Dataset excerpts:
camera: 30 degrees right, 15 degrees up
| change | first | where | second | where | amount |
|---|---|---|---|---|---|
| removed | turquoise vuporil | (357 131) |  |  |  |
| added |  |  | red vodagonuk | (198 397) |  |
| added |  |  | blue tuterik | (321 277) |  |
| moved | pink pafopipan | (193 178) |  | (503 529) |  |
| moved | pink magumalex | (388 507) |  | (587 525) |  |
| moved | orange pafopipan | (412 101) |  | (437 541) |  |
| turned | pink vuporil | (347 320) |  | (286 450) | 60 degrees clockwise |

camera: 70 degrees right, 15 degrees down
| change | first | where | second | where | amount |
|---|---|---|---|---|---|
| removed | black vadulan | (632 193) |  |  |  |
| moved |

...

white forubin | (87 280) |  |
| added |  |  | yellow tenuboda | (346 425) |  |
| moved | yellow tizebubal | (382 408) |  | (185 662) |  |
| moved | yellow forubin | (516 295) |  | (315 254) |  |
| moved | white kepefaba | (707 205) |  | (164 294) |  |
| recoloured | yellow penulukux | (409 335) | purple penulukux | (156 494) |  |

# [TASK REQUIREMENTS]
Look above for the line with "removed | turquoise" and the line with "pink magumalex |"; transcribe both and all lines in between, exactly, and nothing else.

# [TASK RESPONSE]
| removed | turquoise vuporil | (357 131) |  |  |  |
| added |  |  | red vodagonuk | (198 397) |  |
| added |  |  | blue tuterik | (321 277) |  |
| moved | pink pafopipan | (193 178) |  | (503 529) |  |
| moved | pink magumalex | (388 507) |  | (587 525) |  |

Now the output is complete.